*** Opening Dataset ***

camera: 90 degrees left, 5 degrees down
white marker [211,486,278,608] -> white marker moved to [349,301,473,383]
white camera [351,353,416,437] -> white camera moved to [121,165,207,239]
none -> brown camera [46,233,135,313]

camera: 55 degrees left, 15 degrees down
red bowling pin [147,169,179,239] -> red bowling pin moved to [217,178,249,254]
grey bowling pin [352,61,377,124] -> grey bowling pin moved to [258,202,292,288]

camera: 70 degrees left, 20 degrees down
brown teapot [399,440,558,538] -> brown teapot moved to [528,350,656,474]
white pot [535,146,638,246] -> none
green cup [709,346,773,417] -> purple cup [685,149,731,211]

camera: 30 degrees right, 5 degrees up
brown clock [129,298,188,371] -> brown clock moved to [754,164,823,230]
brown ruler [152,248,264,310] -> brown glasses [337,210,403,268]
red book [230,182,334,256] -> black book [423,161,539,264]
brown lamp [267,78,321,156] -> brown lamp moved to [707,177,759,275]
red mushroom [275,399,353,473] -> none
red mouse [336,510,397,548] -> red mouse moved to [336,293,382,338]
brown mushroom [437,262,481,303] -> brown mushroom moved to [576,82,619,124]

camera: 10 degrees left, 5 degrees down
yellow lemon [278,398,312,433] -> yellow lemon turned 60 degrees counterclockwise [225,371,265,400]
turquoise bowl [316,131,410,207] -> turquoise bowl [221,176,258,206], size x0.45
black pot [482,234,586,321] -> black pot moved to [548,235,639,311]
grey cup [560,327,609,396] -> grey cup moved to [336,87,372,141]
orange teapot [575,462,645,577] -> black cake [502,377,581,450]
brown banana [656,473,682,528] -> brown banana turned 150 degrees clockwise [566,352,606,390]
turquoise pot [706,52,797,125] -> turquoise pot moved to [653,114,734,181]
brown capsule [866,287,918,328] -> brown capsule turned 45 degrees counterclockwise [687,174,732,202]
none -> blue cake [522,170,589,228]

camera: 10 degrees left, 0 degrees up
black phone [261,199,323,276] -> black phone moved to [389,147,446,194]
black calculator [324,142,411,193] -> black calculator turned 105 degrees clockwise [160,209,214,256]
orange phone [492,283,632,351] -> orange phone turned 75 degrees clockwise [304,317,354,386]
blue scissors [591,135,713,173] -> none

*** Closing Dataset ***

Exercise details:
Give every entry again in full, precisely as written above.

Output:
camera: 90 degrees left, 5 degrees down
white marker [211,486,278,608] -> white marker moved to [349,301,473,383]
white camera [351,353,416,437] -> white camera moved to [121,165,207,239]
none -> brown camera [46,233,135,313]

camera: 55 degrees left, 15 degrees down
red bowling pin [147,169,179,239] -> red bowling pin moved to [217,178,249,254]
grey bowling pin [352,61,377,124] -> grey bowling pin moved to [258,202,292,288]

camera: 70 degrees left, 20 degrees down
brown teapot [399,440,558,538] -> brown teapot moved to [528,350,656,474]
white pot [535,146,638,246] -> none
green cup [709,346,773,417] -> purple cup [685,149,731,211]

camera: 30 degrees right, 5 degrees up
brown clock [129,298,188,371] -> brown clock moved to [754,164,823,230]
brown ruler [152,248,264,310] -> brown glasses [337,210,403,268]
red book [230,182,334,256] -> black book [423,161,539,264]
brown lamp [267,78,321,156] -> brown lamp moved to [707,177,759,275]
red mushroom [275,399,353,473] -> none
red mouse [336,510,397,548] -> red mouse moved to [336,293,382,338]
brown mushroom [437,262,481,303] -> brown mushroom moved to [576,82,619,124]

camera: 10 degrees left, 5 degrees down
yellow lemon [278,398,312,433] -> yellow lemon turned 60 degrees counterclockwise [225,371,265,400]
turquoise bowl [316,131,410,207] -> turquoise bowl [221,176,258,206], size x0.45
black pot [482,234,586,321] -> black pot moved to [548,235,639,311]
grey cup [560,327,609,396] -> grey cup moved to [336,87,372,141]
orange teapot [575,462,645,577] -> black cake [502,377,581,450]
brown banana [656,473,682,528] -> brown banana turned 150 degrees clockwise [566,352,606,390]
turquoise pot [706,52,797,125] -> turquoise pot moved to [653,114,734,181]
brown capsule [866,287,918,328] -> brown capsule turned 45 degrees counterclockwise [687,174,732,202]
none -> blue cake [522,170,589,228]

camera: 10 degrees left, 0 degrees up
black phone [261,199,323,276] -> black phone moved to [389,147,446,194]
black calculator [324,142,411,193] -> black calculator turned 105 degrees clockwise [160,209,214,256]
orange phone [492,283,632,351] -> orange phone turned 75 degrees clockwise [304,317,354,386]
blue scissors [591,135,713,173] -> none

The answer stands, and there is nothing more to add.